*Your task:*
In your copy, reproduce each entry exactly and leave out the pictures.

Stored items
Segment Open

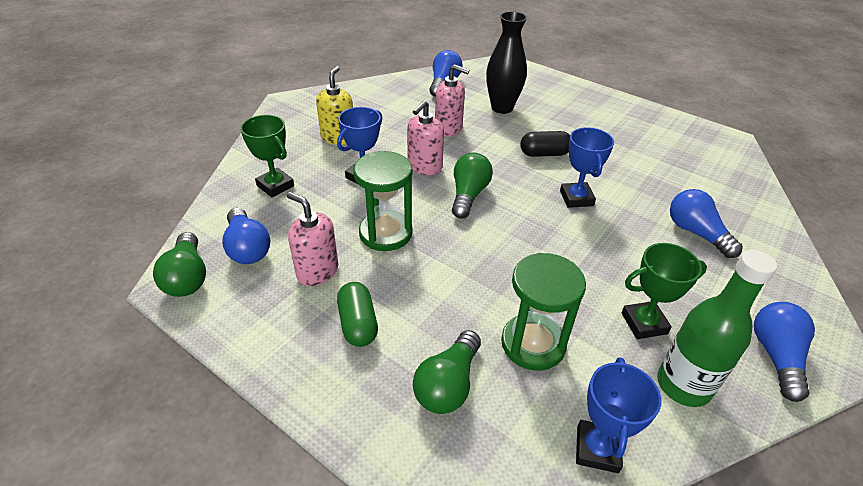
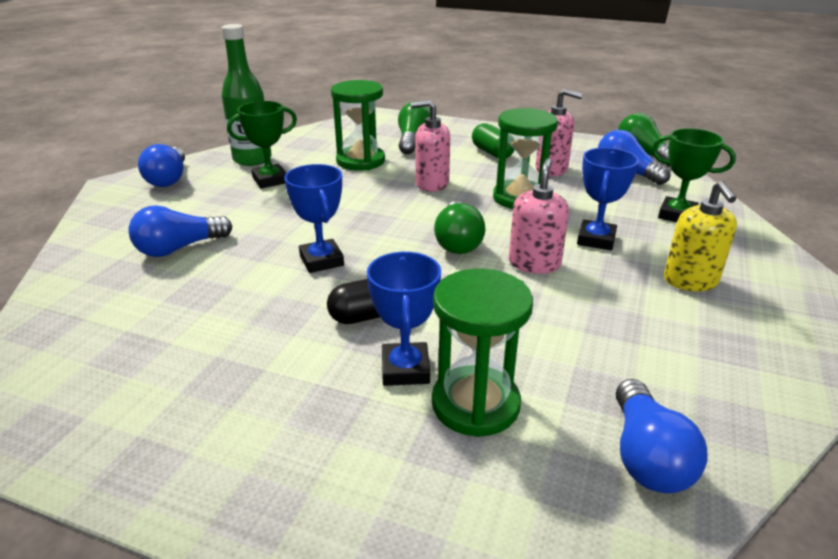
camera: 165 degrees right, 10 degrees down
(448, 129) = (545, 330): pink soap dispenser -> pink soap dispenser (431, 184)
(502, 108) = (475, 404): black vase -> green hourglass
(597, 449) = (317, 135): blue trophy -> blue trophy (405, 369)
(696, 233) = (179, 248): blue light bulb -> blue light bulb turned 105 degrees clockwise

Segment Closed

*Task output:*
camera: 165 degrees right, 10 degrees down
(448, 129) = (545, 330): pink soap dispenser -> pink soap dispenser (431, 184)
(502, 108) = (475, 404): black vase -> green hourglass
(597, 449) = (317, 135): blue trophy -> blue trophy (405, 369)
(696, 233) = (179, 248): blue light bulb -> blue light bulb turned 105 degrees clockwise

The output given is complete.